» RECORD SET:
= = = = =

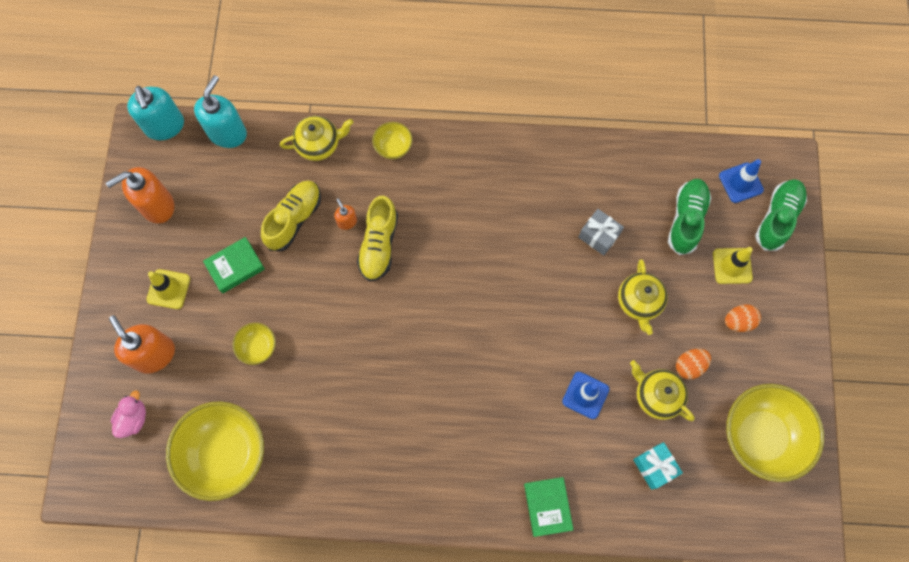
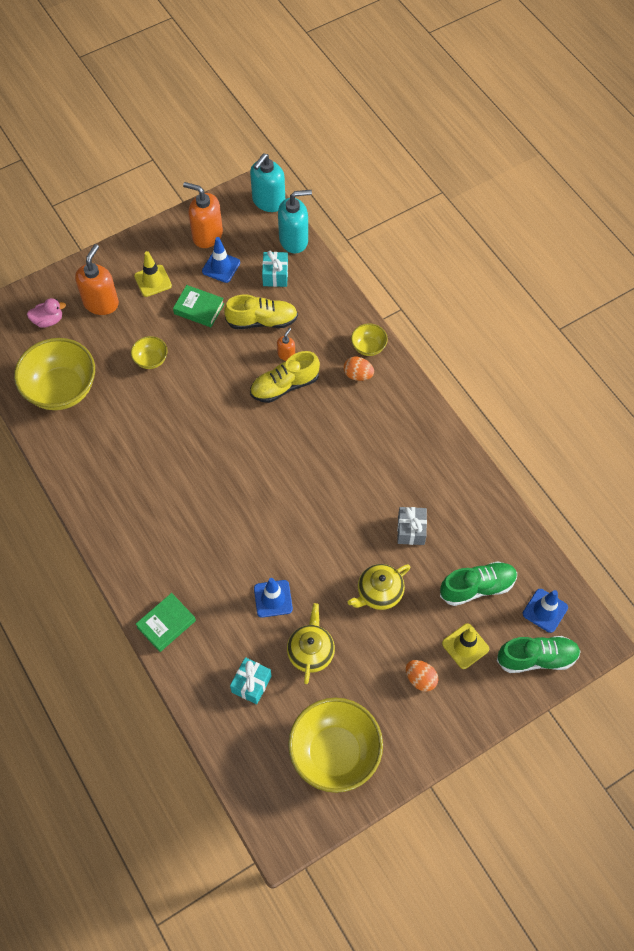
camera: 55 degrees right, 10 degrees down
(204, 216) = (221, 267): none -> blue traffic cone
(253, 175) = (275, 275): none -> turquoise gift
(319, 144) = (331, 299): yellow teapot -> none
(689, 366) = (354, 662): orange egg -> orange egg (358, 375)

= = = = =

» AIM OF THE EXERCISE: Copy out every line from the one containing "(204, 216) = (221, 267): none" to the end of the material, both ends included.

» ANSWER FOR THE TASK:
(204, 216) = (221, 267): none -> blue traffic cone
(253, 175) = (275, 275): none -> turquoise gift
(319, 144) = (331, 299): yellow teapot -> none
(689, 366) = (354, 662): orange egg -> orange egg (358, 375)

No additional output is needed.